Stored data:
※ ※ ※
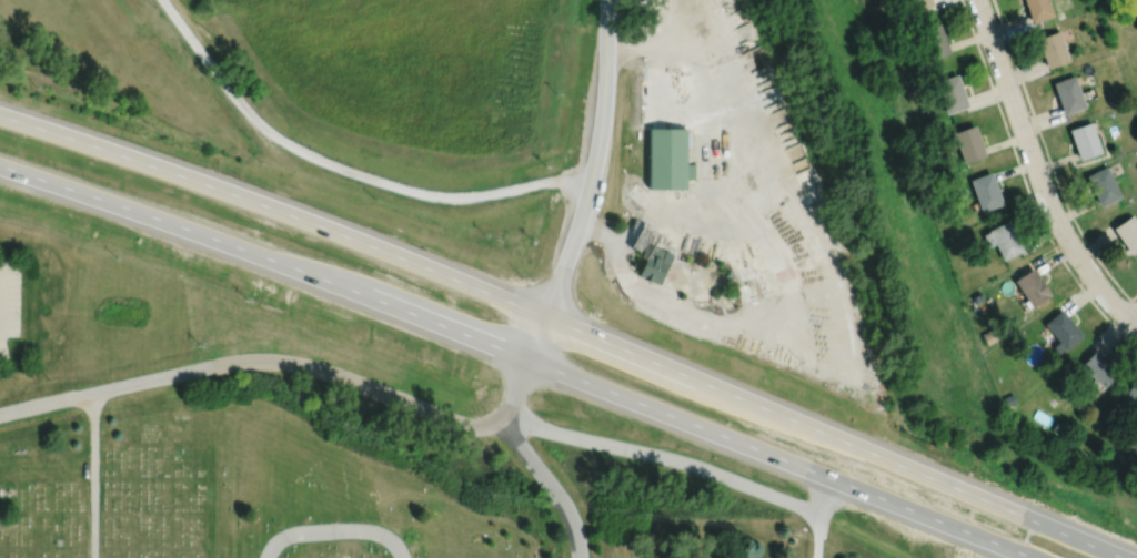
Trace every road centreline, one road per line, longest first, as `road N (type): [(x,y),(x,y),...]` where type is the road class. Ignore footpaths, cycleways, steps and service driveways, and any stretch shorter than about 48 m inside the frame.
road 1 (trunk): [(1127,557),(544,317)]
road 2 (trunk): [(544,317),(140,160),(0,115)]
road 3 (trunk): [(0,165),(529,358)]
road 4 (trunk): [(529,358),(1031,557)]
road 5 (residential): [(501,420),(466,426),(329,373),(268,361),(219,364),(0,414)]
road 6 (residential): [(163,0),(241,106),(304,154),(446,197),(554,181),(591,185)]
road 7 (tertiary): [(606,0),(591,185),(529,358)]
road 8 (residential): [(980,0),(1054,212),(1085,265),(1136,323)]
road 9 (residential): [(529,358),(501,420),(570,515),(578,557)]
※ ※ ※
Apart from the pictures, every line above must be repeated exactly.

Trace every road centreline, one road per line, longest first, as `road N (type): [(x,y),(x,y),...]` where type is the road class. Ignore footpaths, cycleways, steps and service driveways, and any stretch shorter than about 48 m inside the frame.
road 1 (trunk): [(1127,557),(544,317)]
road 2 (trunk): [(544,317),(140,160),(0,115)]
road 3 (trunk): [(0,165),(529,358)]
road 4 (trunk): [(529,358),(1031,557)]
road 5 (residential): [(501,420),(466,426),(329,373),(268,361),(219,364),(0,414)]
road 6 (residential): [(163,0),(241,106),(304,154),(446,197),(554,181),(591,185)]
road 7 (tertiary): [(606,0),(591,185),(529,358)]
road 8 (residential): [(980,0),(1054,212),(1085,265),(1136,323)]
road 9 (residential): [(529,358),(501,420),(570,515),(578,557)]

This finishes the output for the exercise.